DIRECTIONS | Each line of the data below that contains "right" must be copied.

━━━ DATA EXTRACTS ━━━

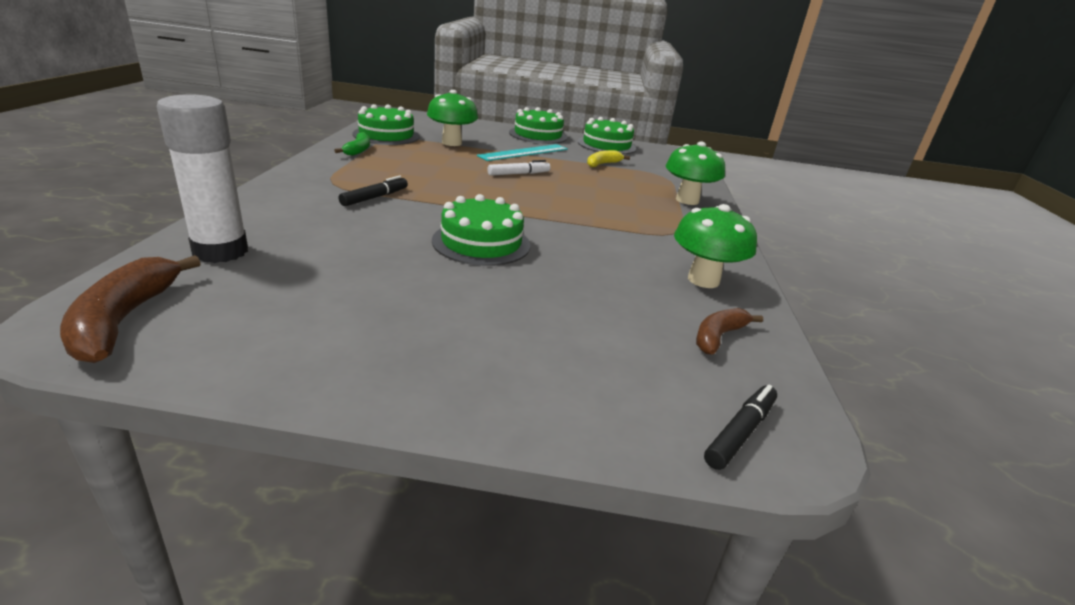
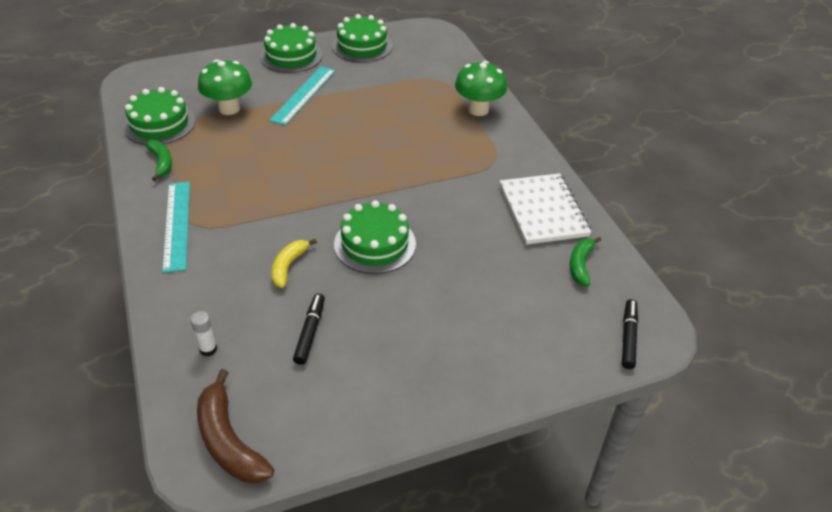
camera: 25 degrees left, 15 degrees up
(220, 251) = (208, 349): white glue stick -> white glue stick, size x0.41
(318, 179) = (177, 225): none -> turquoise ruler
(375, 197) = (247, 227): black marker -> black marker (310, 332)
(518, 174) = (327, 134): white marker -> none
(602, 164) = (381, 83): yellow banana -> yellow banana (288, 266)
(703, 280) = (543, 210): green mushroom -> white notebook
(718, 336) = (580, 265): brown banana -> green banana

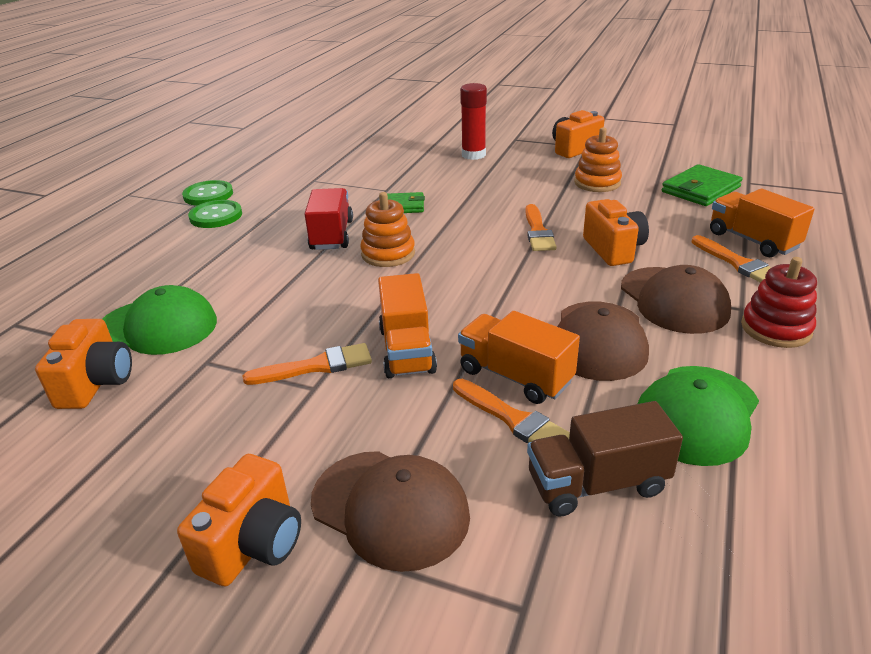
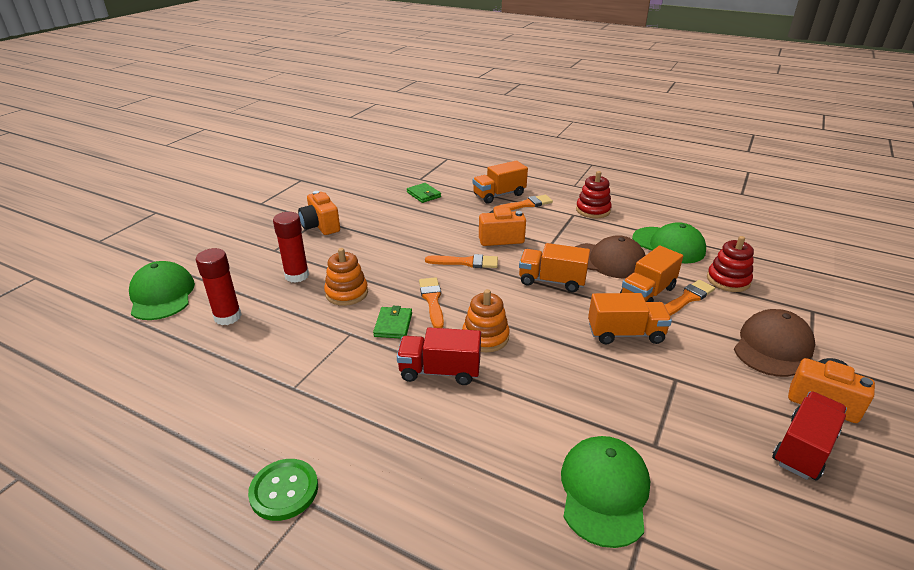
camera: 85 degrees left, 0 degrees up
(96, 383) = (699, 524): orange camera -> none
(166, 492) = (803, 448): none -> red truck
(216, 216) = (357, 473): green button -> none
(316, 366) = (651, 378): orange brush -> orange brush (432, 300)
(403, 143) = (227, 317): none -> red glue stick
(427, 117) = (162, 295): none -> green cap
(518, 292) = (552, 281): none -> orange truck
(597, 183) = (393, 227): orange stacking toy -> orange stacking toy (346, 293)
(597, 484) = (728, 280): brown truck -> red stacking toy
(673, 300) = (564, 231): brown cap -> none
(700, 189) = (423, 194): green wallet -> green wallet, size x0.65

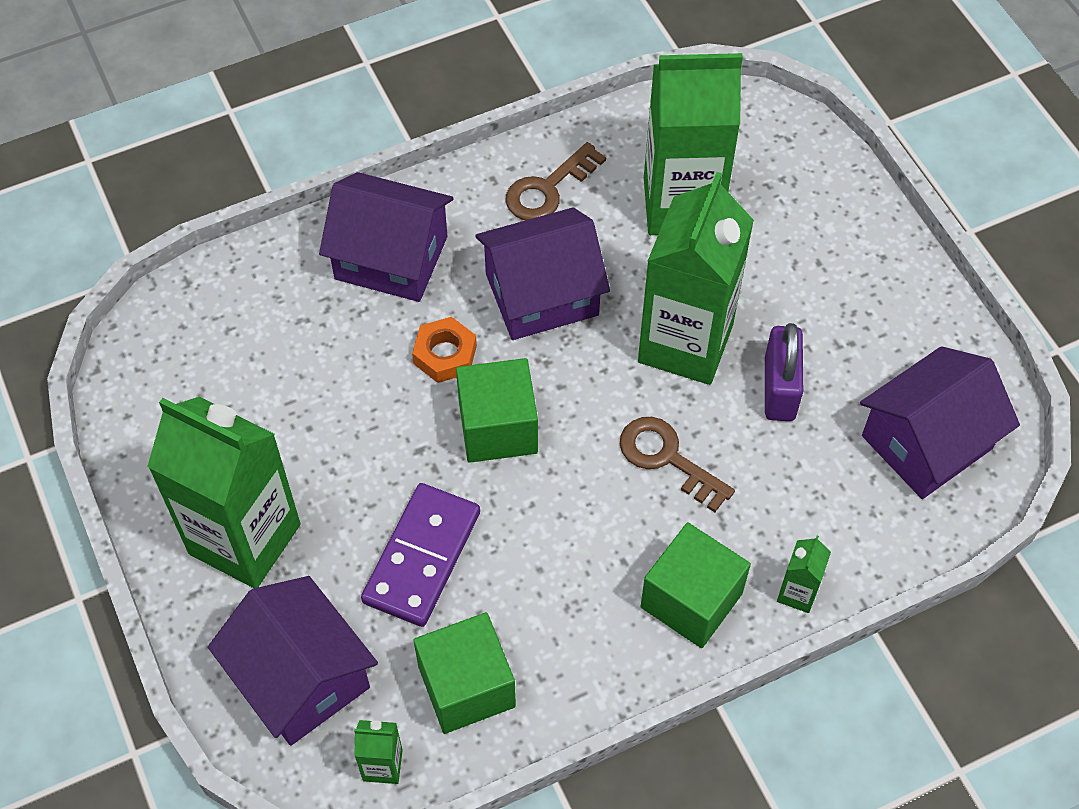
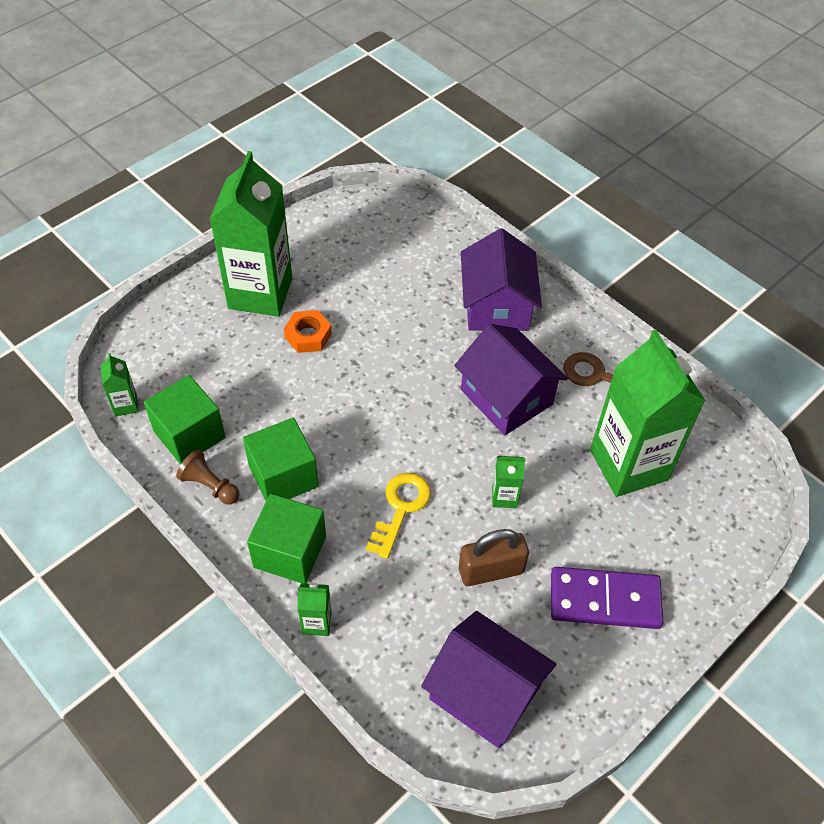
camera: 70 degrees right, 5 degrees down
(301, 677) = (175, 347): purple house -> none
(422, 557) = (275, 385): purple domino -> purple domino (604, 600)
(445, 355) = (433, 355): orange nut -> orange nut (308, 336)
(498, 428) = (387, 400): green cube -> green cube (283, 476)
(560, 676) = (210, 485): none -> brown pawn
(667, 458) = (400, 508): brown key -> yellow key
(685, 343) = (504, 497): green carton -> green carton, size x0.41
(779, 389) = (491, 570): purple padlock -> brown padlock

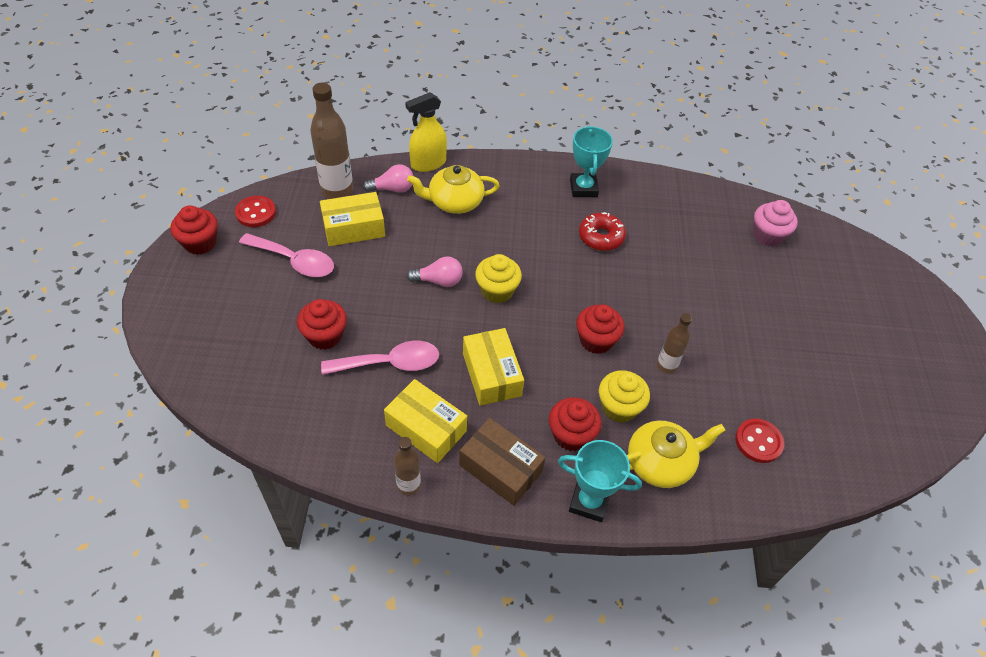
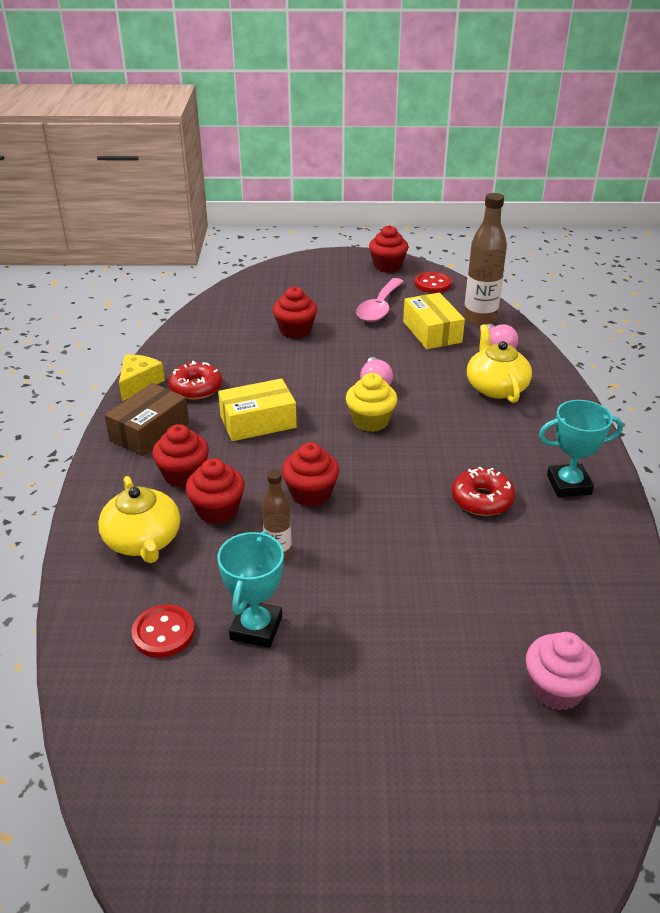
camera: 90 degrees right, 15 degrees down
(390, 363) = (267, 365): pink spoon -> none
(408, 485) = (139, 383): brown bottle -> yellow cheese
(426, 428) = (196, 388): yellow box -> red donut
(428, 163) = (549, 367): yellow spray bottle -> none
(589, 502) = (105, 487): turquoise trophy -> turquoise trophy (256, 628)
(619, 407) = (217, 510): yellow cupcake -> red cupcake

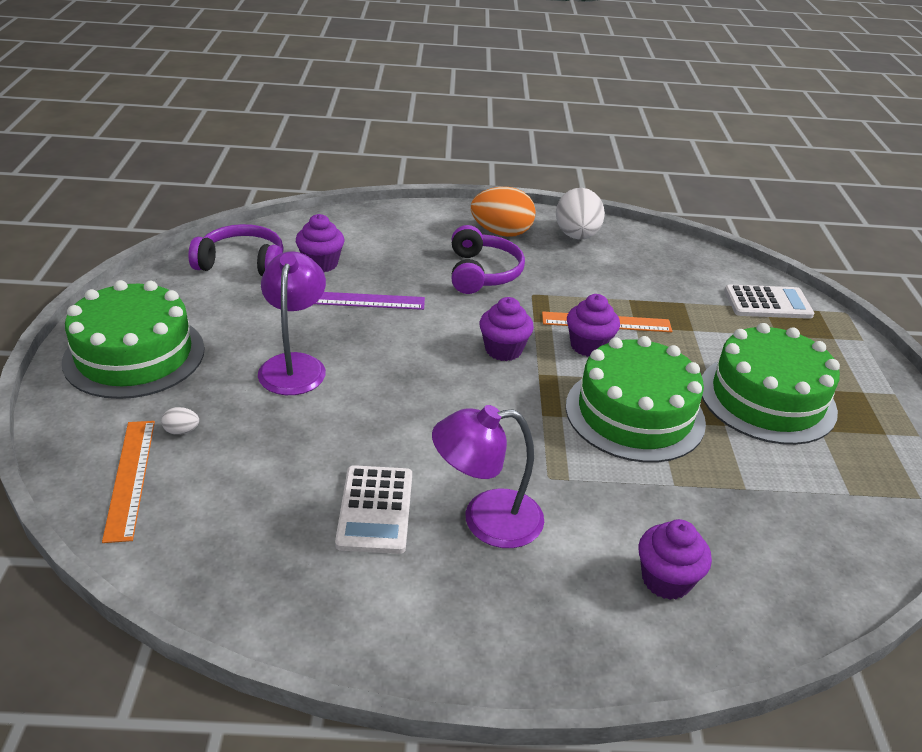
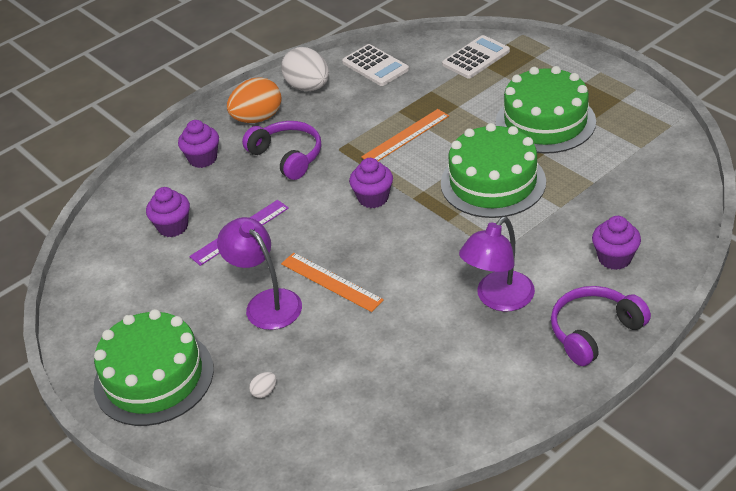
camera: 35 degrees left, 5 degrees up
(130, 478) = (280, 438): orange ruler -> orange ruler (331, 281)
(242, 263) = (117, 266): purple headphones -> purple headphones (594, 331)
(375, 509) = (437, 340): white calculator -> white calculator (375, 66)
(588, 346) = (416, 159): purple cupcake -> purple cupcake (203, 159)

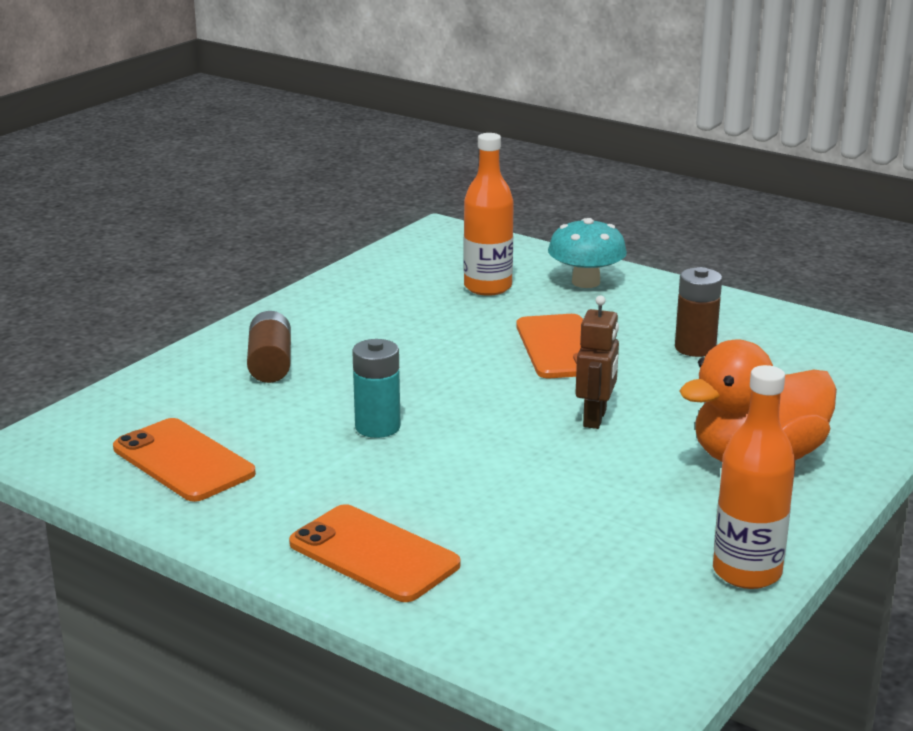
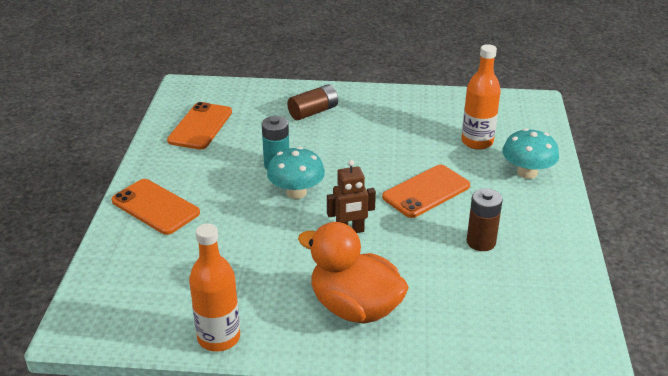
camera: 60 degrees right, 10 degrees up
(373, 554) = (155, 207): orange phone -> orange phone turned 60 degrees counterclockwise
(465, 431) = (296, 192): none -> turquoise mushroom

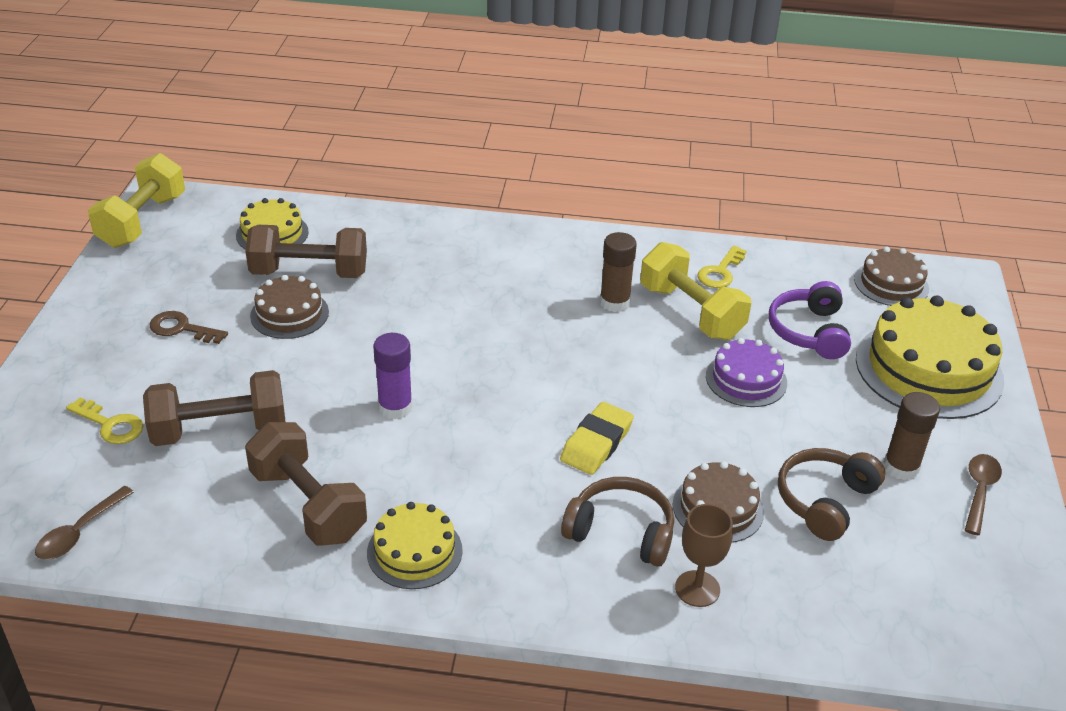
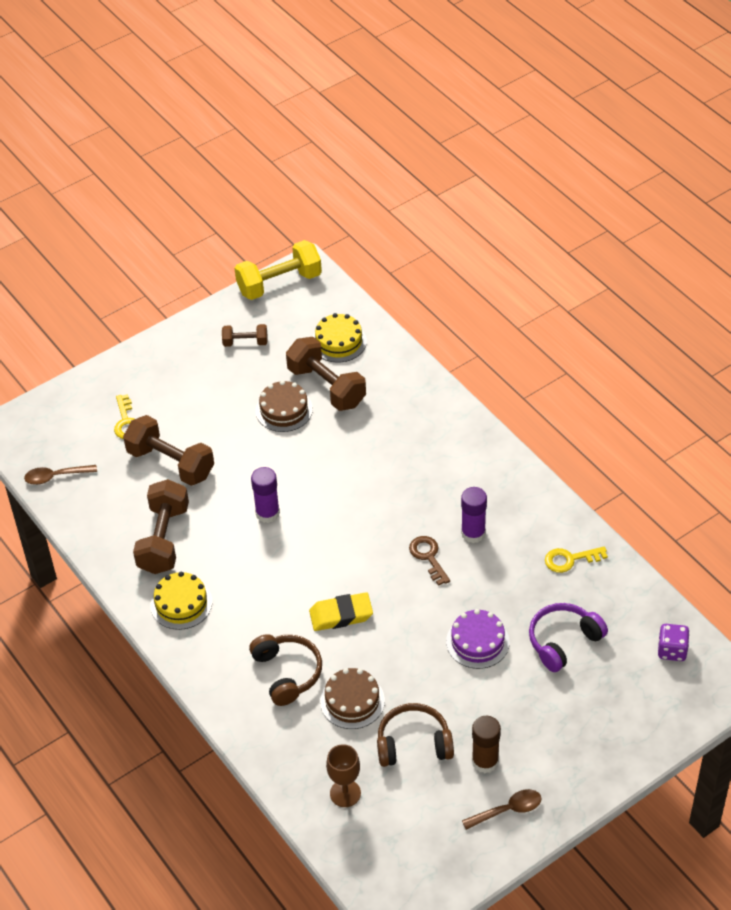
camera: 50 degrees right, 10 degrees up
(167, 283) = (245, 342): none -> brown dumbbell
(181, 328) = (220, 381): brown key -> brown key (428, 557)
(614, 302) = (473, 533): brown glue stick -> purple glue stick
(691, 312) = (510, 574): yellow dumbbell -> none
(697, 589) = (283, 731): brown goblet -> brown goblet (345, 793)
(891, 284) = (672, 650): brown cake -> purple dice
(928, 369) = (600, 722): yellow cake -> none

━━━

RESULT |
camera: 70 degrees right, 5 degrees down
camera: 90 degrees right, 15 degrees down
camera: 60 degrees right, 10 degrees up
camera: 50 degrees right, 10 degrees up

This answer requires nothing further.